(Records supplied Opens)
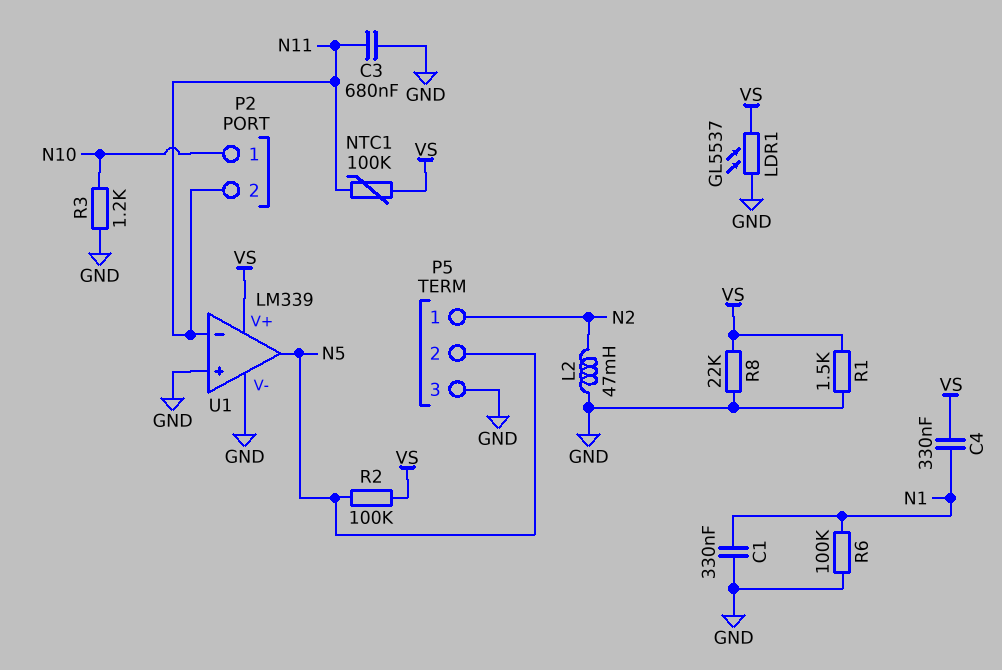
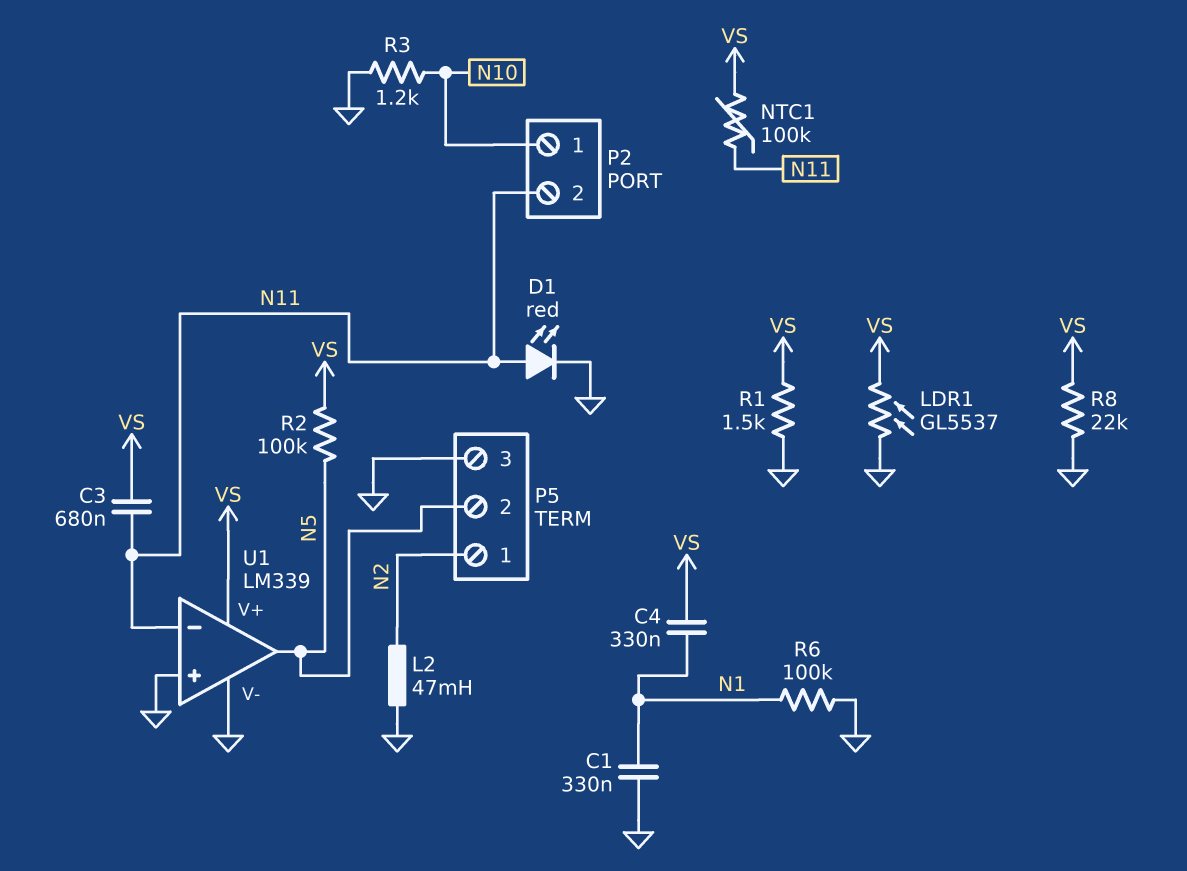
C3: 680nF (GND, N11) -> 680nF (N11, VS)
D1: none -> LED red (A N11, K GND)

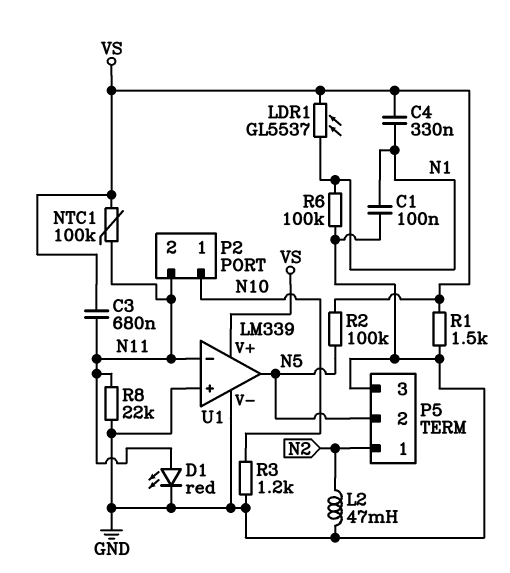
C1: 330nF (GND, N1) -> 100nF (GND, N1)
LDR1: GL5537 (GND, VS) -> GL5537 (N1, VS)
R8: 22k (GND, VS) -> 22k (GND, N11)

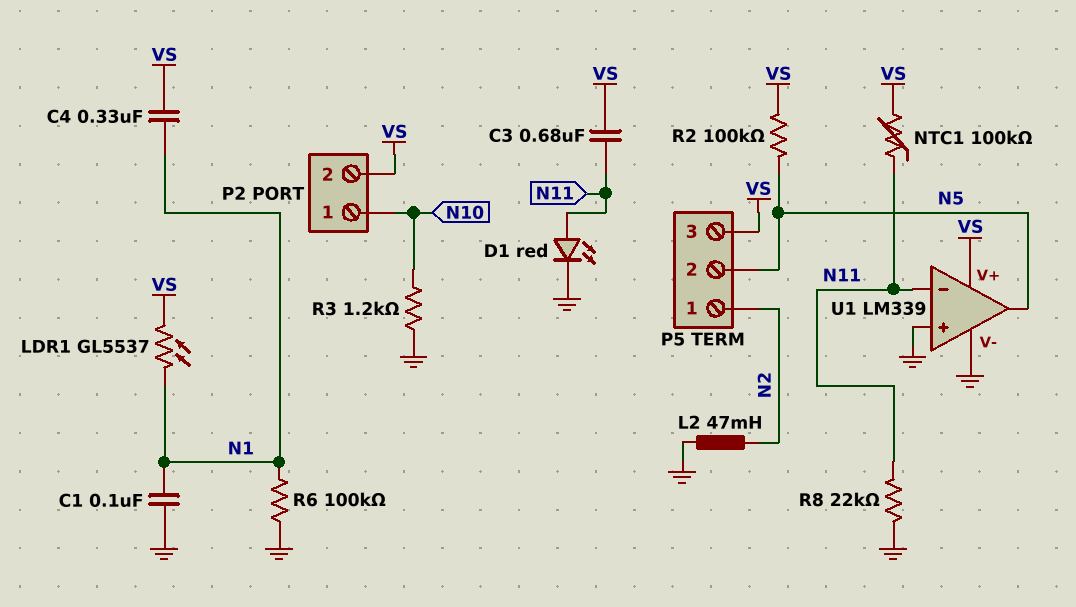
P2 pin 2: N11 -> VS
P5 pin 3: GND -> VS
R1: 1.5k (GND, VS) -> none

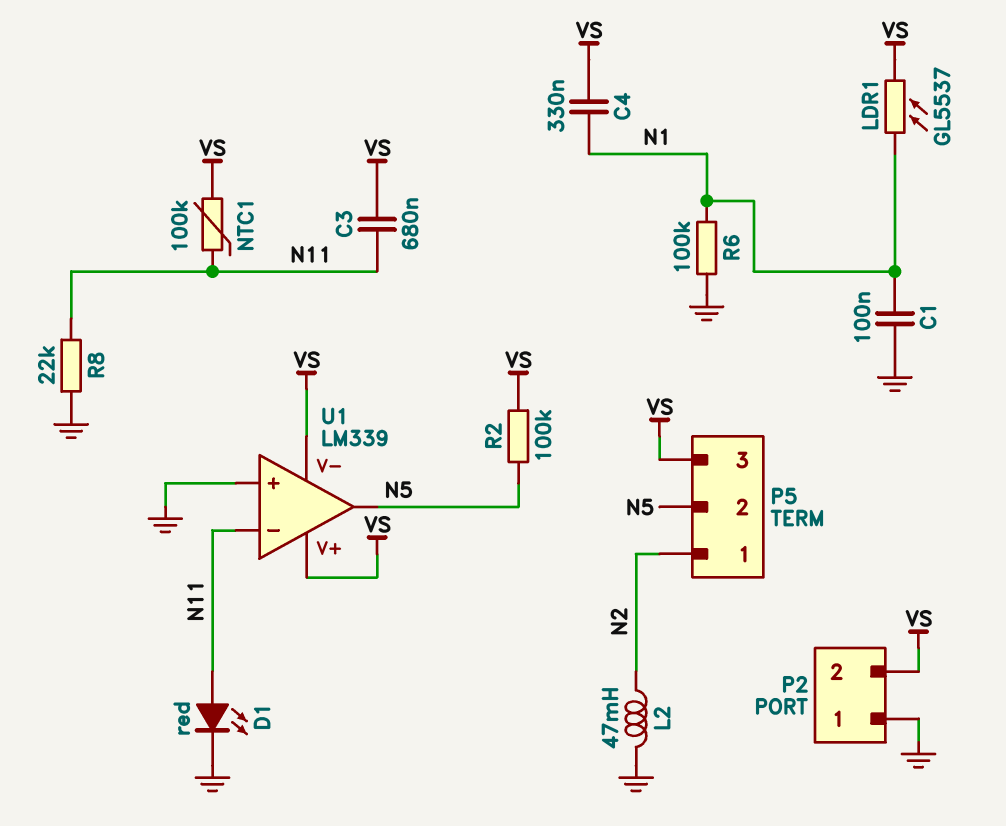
P2 pin 1: N10 -> GND
R3: 1.2k (GND, N10) -> none
U1 pin V-: GND -> VS

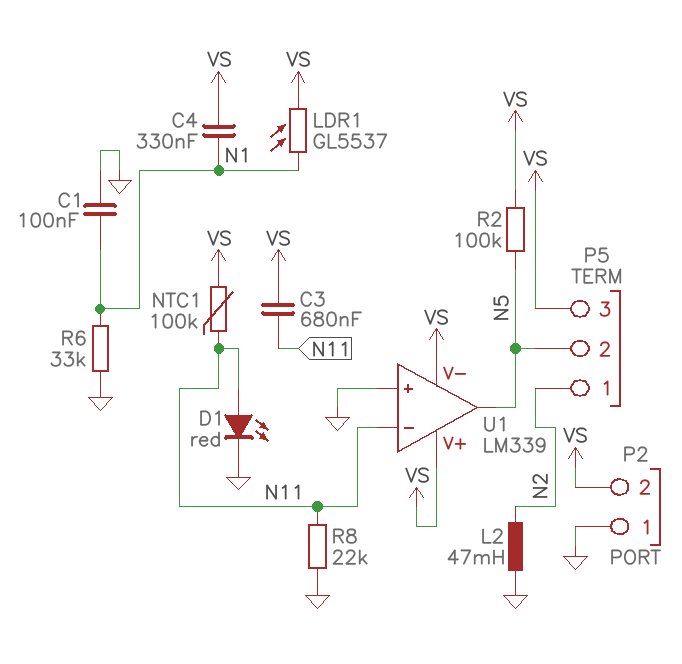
R6: 100k (GND, N1) -> 33k (GND, N1)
(Records supplied Closes)
● Activity
Write out every line of the listing exactly as written, and leave the pictures out.

● Reply to the exercise
C3: 680nF (GND, N11) -> 680nF (N11, VS)
D1: none -> LED red (A N11, K GND)

C1: 330nF (GND, N1) -> 100nF (GND, N1)
LDR1: GL5537 (GND, VS) -> GL5537 (N1, VS)
R8: 22k (GND, VS) -> 22k (GND, N11)

P2 pin 2: N11 -> VS
P5 pin 3: GND -> VS
R1: 1.5k (GND, VS) -> none

P2 pin 1: N10 -> GND
R3: 1.2k (GND, N10) -> none
U1 pin V-: GND -> VS

R6: 100k (GND, N1) -> 33k (GND, N1)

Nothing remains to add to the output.